═════ DATA SHOWN ═════
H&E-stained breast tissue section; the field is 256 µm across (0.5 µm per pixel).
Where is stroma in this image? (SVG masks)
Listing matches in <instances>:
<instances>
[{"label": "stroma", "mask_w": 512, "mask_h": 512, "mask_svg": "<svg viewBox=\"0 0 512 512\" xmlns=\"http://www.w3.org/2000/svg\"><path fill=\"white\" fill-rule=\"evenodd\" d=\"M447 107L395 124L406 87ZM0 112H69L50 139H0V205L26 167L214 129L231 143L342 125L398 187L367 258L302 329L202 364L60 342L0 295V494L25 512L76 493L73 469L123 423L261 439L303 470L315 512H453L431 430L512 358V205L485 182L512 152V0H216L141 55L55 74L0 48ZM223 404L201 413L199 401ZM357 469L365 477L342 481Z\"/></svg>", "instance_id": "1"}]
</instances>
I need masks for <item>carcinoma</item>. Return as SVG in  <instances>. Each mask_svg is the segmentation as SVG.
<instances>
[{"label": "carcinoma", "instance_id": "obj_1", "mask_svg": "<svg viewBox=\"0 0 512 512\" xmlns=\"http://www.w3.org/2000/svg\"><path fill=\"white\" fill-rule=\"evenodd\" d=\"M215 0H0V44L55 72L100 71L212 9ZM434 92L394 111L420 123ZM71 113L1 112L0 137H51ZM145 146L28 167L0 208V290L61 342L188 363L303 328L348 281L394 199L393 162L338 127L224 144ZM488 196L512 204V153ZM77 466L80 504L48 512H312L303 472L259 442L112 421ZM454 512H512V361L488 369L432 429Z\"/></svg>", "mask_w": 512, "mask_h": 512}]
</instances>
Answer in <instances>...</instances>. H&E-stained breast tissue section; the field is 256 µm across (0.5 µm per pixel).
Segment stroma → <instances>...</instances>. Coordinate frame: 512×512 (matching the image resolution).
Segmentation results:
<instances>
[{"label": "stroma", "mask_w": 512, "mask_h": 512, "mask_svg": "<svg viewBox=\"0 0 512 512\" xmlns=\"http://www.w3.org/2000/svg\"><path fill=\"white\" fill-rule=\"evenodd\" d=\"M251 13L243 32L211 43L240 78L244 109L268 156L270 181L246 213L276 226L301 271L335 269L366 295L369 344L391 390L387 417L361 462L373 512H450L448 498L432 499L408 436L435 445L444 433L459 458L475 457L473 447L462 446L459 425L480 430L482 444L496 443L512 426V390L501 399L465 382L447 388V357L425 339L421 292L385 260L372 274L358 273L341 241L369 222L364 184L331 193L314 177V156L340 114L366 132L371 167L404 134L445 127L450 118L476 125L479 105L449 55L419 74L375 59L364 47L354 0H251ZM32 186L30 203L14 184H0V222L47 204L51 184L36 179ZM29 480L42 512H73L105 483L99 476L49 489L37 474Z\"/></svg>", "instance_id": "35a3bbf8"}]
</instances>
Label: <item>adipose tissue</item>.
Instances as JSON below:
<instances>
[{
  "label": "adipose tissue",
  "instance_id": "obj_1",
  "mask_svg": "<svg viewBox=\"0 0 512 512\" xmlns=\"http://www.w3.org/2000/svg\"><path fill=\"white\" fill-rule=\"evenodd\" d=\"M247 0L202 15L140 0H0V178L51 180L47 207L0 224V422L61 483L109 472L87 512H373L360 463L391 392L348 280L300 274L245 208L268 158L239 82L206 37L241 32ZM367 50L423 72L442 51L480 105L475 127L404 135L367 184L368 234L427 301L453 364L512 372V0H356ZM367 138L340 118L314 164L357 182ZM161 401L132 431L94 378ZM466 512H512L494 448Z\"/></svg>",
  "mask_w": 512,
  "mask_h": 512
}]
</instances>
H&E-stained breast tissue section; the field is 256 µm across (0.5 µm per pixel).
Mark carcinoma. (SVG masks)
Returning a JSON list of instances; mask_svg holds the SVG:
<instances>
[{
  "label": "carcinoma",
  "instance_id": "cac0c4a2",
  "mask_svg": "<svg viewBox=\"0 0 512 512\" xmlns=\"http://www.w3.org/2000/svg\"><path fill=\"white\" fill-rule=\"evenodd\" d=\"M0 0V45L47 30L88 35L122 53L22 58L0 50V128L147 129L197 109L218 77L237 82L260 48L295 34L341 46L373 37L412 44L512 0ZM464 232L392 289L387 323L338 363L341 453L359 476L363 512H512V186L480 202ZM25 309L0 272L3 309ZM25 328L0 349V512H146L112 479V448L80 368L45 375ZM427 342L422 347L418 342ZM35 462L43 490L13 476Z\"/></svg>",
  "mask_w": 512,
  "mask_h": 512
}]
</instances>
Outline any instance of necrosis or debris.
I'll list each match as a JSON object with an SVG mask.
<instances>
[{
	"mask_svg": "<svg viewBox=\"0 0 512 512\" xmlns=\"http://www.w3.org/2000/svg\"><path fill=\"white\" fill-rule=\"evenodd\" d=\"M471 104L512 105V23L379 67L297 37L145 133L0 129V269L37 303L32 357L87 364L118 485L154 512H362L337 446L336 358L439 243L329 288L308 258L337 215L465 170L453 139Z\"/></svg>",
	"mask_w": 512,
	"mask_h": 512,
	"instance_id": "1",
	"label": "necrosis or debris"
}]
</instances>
═════
Copy the records above exactly as they appear.

H&E-stained breast tissue section; the field is 256 µm across (0.5 µm per pixel).
Where is stroma in this image? (SVG masks)
Listing matches in <instances>:
<instances>
[{"label": "stroma", "mask_w": 512, "mask_h": 512, "mask_svg": "<svg viewBox=\"0 0 512 512\" xmlns=\"http://www.w3.org/2000/svg\"><path fill=\"white\" fill-rule=\"evenodd\" d=\"M447 107L395 124L406 87ZM0 112H69L50 139H0V205L26 167L214 129L231 143L342 125L398 187L367 258L302 329L202 364L60 342L0 295V494L25 512L76 493L73 469L123 423L261 439L303 470L315 512H453L431 430L512 358V205L485 182L512 152V0H216L141 55L55 74L0 48ZM223 404L201 413L199 401ZM357 469L365 477L342 481Z\"/></svg>", "instance_id": "1"}]
</instances>
I need masks for <item>carcinoma</item>. Return as SVG in  <instances>. Each mask_svg is the segmentation as SVG.
<instances>
[{"label": "carcinoma", "instance_id": "obj_1", "mask_svg": "<svg viewBox=\"0 0 512 512\" xmlns=\"http://www.w3.org/2000/svg\"><path fill=\"white\" fill-rule=\"evenodd\" d=\"M215 0H0V44L55 72L100 71L212 9ZM434 92L394 111L420 123ZM71 113L1 112L0 137H51ZM145 146L28 167L0 208V290L61 342L188 363L303 328L348 281L394 199L393 162L338 127L224 144ZM488 196L512 204V153ZM77 466L80 504L48 512H312L303 472L259 442L112 421ZM454 512H512V361L488 369L432 429Z\"/></svg>", "mask_w": 512, "mask_h": 512}]
</instances>
Answer in <instances>...</instances>. H&E-stained breast tissue section; the field is 256 µm across (0.5 µm per pixel).
Segment stroma → <instances>...</instances>. Coordinate frame: 512×512 (matching the image resolution).
Segmentation results:
<instances>
[{"label": "stroma", "mask_w": 512, "mask_h": 512, "mask_svg": "<svg viewBox=\"0 0 512 512\" xmlns=\"http://www.w3.org/2000/svg\"><path fill=\"white\" fill-rule=\"evenodd\" d=\"M251 13L243 32L211 43L240 78L244 109L268 156L270 181L246 213L276 226L301 271L335 269L366 295L369 344L391 390L387 417L361 462L373 512H450L448 498L432 499L408 436L435 445L444 433L459 458L475 457L473 447L462 446L459 425L480 430L482 444L496 443L512 426V390L501 399L465 382L447 388V357L425 339L421 292L385 260L372 274L358 273L341 241L369 222L364 184L331 193L314 177V156L340 114L366 132L371 167L404 134L445 127L450 118L476 125L479 105L449 55L419 74L375 59L364 47L354 0H251ZM32 186L30 203L14 184H0V222L47 204L51 184L36 179ZM29 480L42 512H73L105 483L99 476L49 489L37 474Z\"/></svg>", "instance_id": "35a3bbf8"}]
</instances>
Label: <item>adipose tissue</item>.
Instances as JSON below:
<instances>
[{
  "label": "adipose tissue",
  "instance_id": "obj_1",
  "mask_svg": "<svg viewBox=\"0 0 512 512\" xmlns=\"http://www.w3.org/2000/svg\"><path fill=\"white\" fill-rule=\"evenodd\" d=\"M247 0L202 15L140 0H0V178L51 180L47 207L0 224V422L61 483L109 472L87 512H373L360 463L391 392L348 280L300 274L245 208L268 158L239 82L206 37L241 32ZM367 50L423 72L442 51L480 105L475 127L404 135L367 184L368 234L427 301L453 364L512 372V0H356ZM367 138L340 118L314 164L357 182ZM161 401L132 431L94 378ZM466 512H512L494 448Z\"/></svg>",
  "mask_w": 512,
  "mask_h": 512
}]
</instances>
H&E-stained breast tissue section; the field is 256 µm across (0.5 µm per pixel).
Mark carcinoma. (SVG masks)
Returning a JSON list of instances; mask_svg holds the SVG:
<instances>
[{
  "label": "carcinoma",
  "instance_id": "cac0c4a2",
  "mask_svg": "<svg viewBox=\"0 0 512 512\" xmlns=\"http://www.w3.org/2000/svg\"><path fill=\"white\" fill-rule=\"evenodd\" d=\"M0 0V45L47 30L88 35L122 53L22 58L0 50V128L147 129L197 109L218 77L237 82L260 48L295 34L341 46L373 37L412 44L512 0ZM464 232L392 289L387 323L338 363L341 453L359 476L363 512H512V186L480 202ZM25 309L0 272L3 309ZM25 328L0 349V512H146L112 479V448L80 368L45 375ZM427 342L422 347L418 342ZM35 462L43 490L13 476Z\"/></svg>",
  "mask_w": 512,
  "mask_h": 512
}]
</instances>
Outline any instance of necrosis or debris.
I'll list each match as a JSON object with an SVG mask.
<instances>
[{
	"mask_svg": "<svg viewBox=\"0 0 512 512\" xmlns=\"http://www.w3.org/2000/svg\"><path fill=\"white\" fill-rule=\"evenodd\" d=\"M471 104L512 105V23L379 67L297 37L145 133L0 129V269L37 303L32 357L87 364L118 485L154 512H362L337 446L336 358L439 243L329 288L308 258L337 215L465 170L453 139Z\"/></svg>",
	"mask_w": 512,
	"mask_h": 512,
	"instance_id": "1",
	"label": "necrosis or debris"
}]
</instances>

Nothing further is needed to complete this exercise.